■ **Task instructions**: Word for word, restate the listing; omit the pictures.

■ **Available data**:
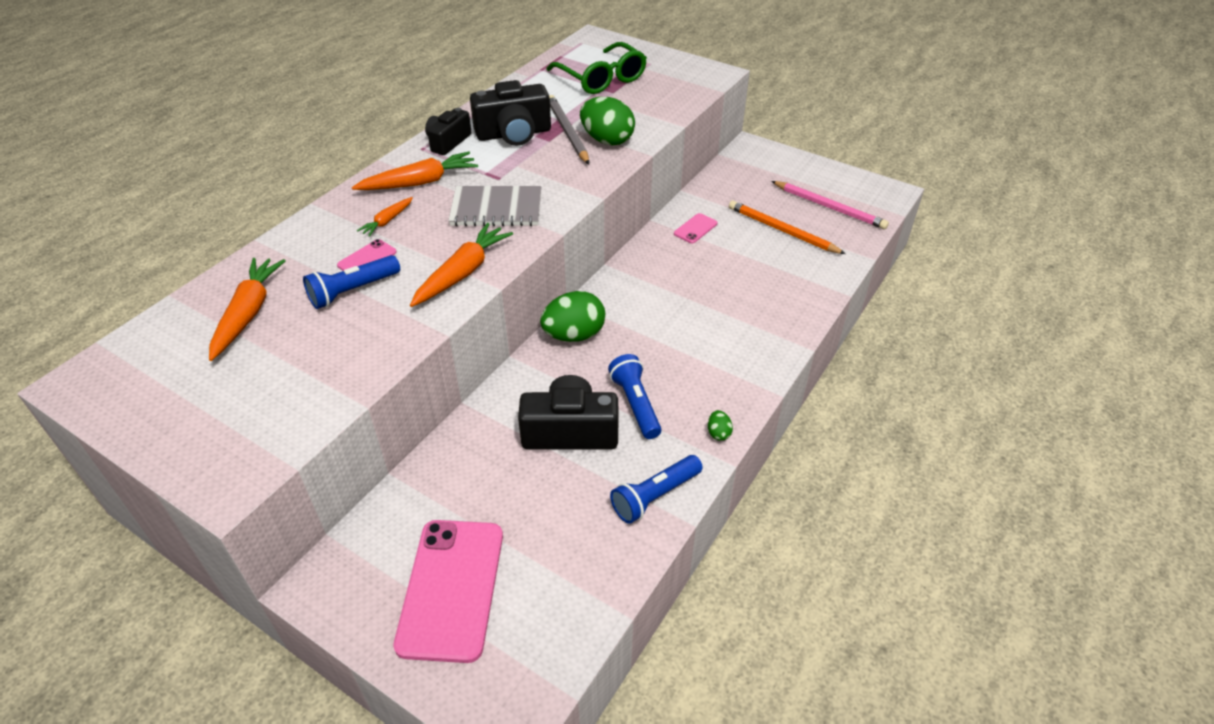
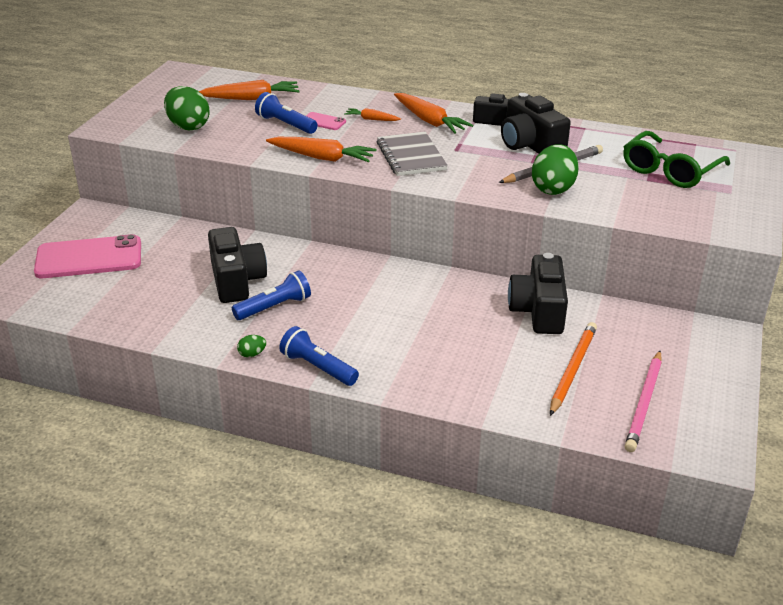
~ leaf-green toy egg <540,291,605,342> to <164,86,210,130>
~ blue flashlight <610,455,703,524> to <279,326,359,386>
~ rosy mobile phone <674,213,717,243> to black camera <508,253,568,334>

■ **Reply to the task**:
~ leaf-green toy egg <540,291,605,342> to <164,86,210,130>
~ blue flashlight <610,455,703,524> to <279,326,359,386>
~ rosy mobile phone <674,213,717,243> to black camera <508,253,568,334>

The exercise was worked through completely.